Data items

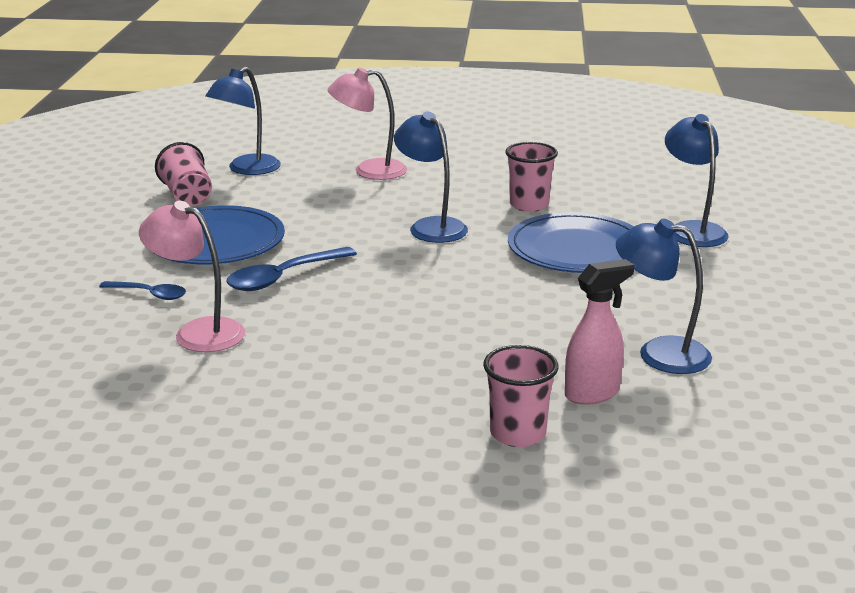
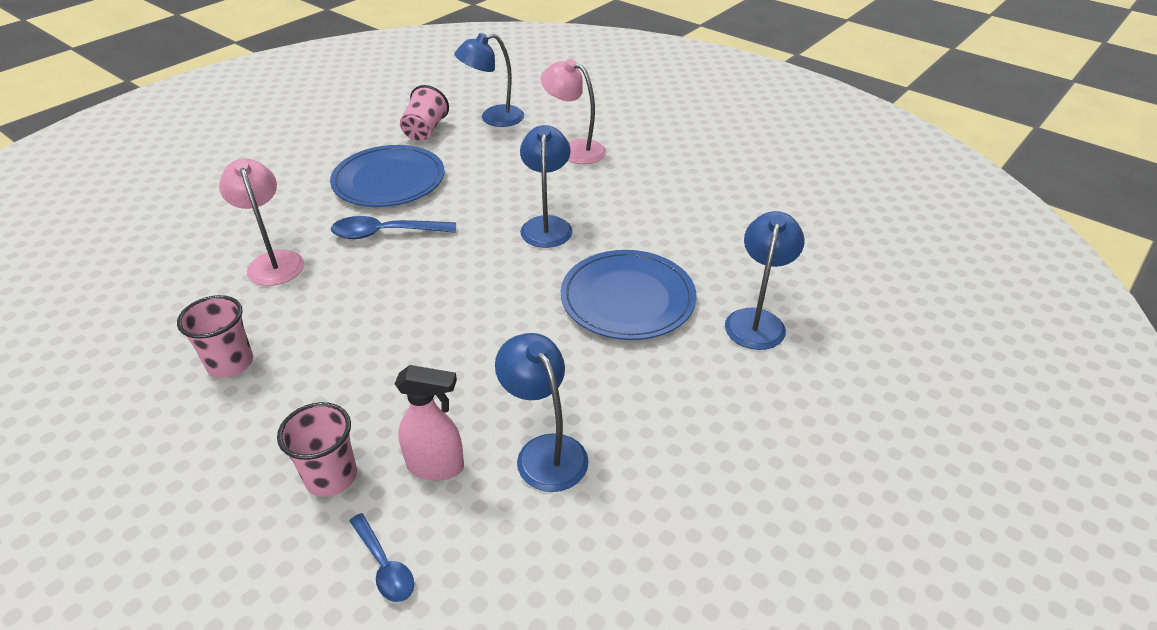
camera: 35 degrees right, 15 degrees up
(149, 294) = (291, 213): blue spoon -> blue spoon (384, 565)
(529, 205) = (650, 232): pink cup -> pink cup (230, 363)

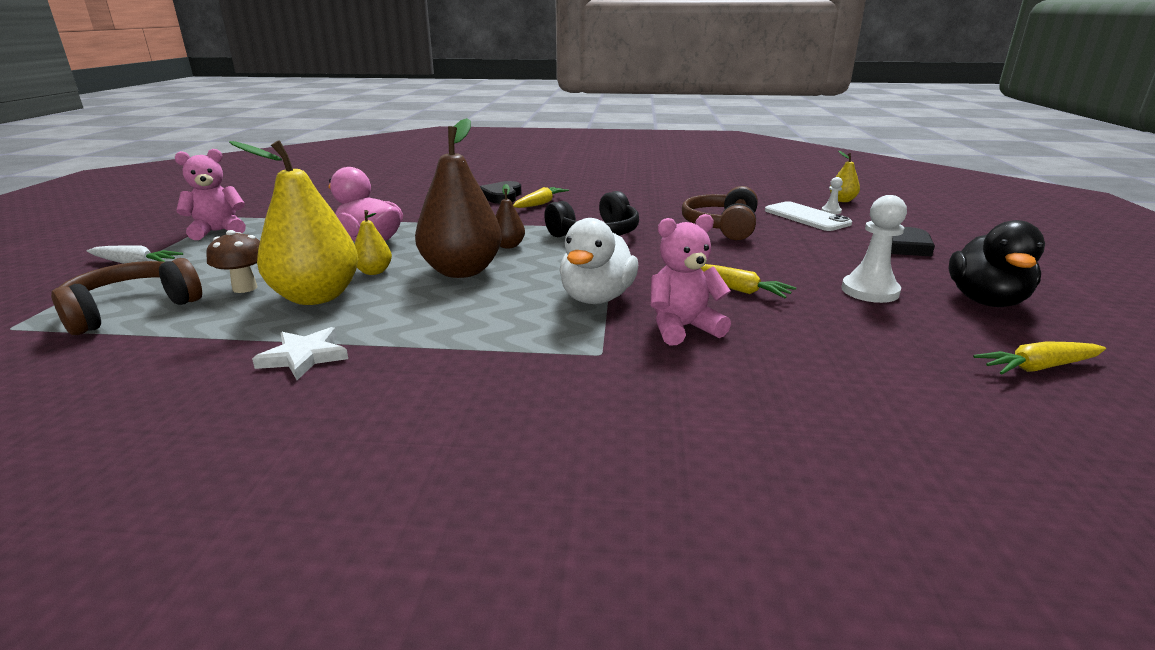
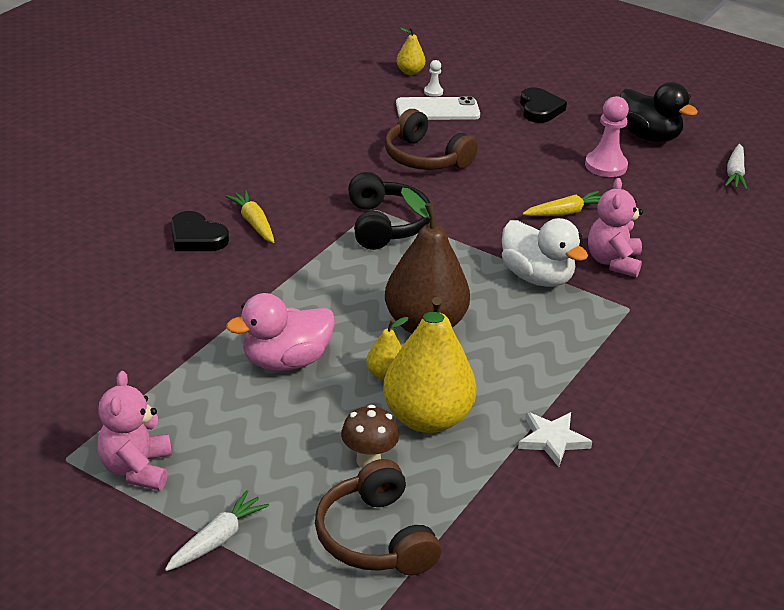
camera: 65 degrees left, 10 degrees up
(508, 246) = (377, 282): brown pear -> none
(869, 291) = (605, 166): white pawn -> pink pawn
(1038, 367) = (735, 173): yellow carrot -> white carrot

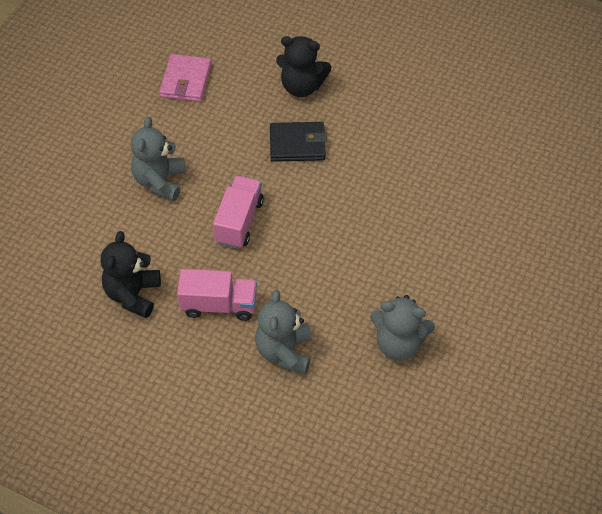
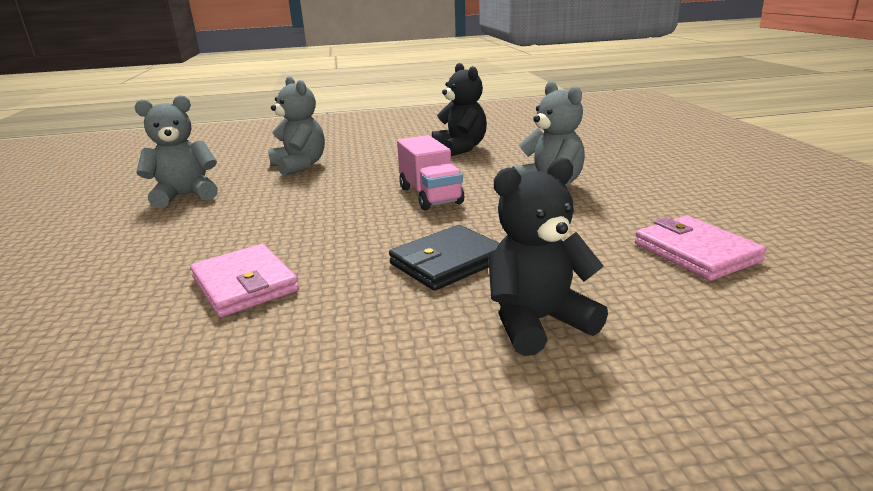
camera: 145 degrees right, 30 degrees down
(219, 305) = (384, 163): pink truck -> none
(402, 187) = (245, 284): none -> pink wallet

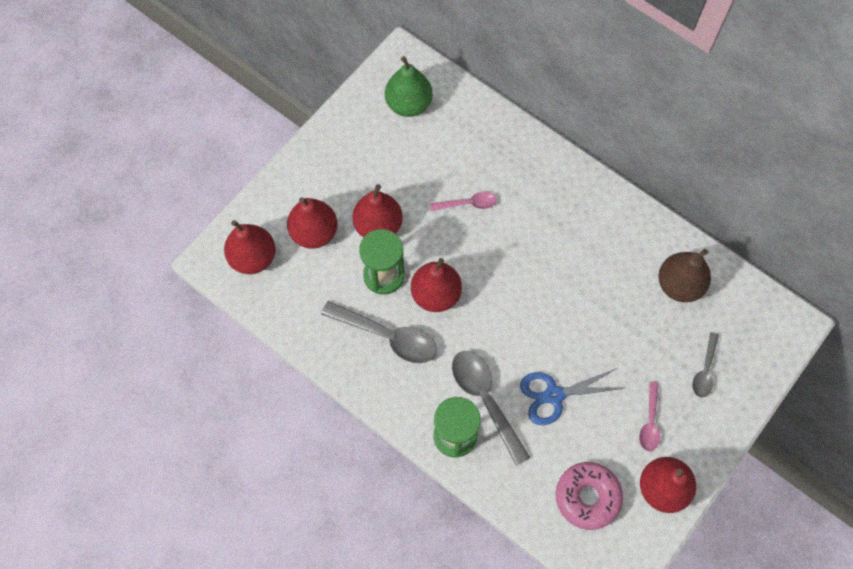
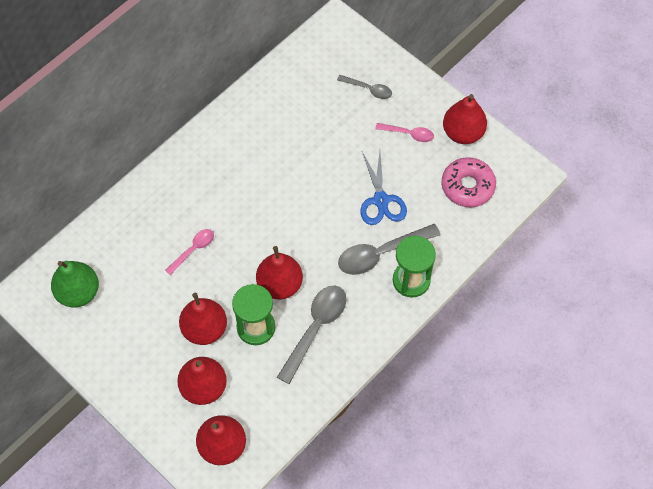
camera: 85 degrees left, 5 degrees down
(468, 204) = (193, 250): pink spoon -> pink spoon turned 45 degrees clockwise
(679, 285) = (293, 96): brown pear -> none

What is expected: Scan the entries and show every line in which the word "brown" is found.

Result for this exercise:
(508, 246) = (377, 282): brown pear -> none
(679, 285) = (293, 96): brown pear -> none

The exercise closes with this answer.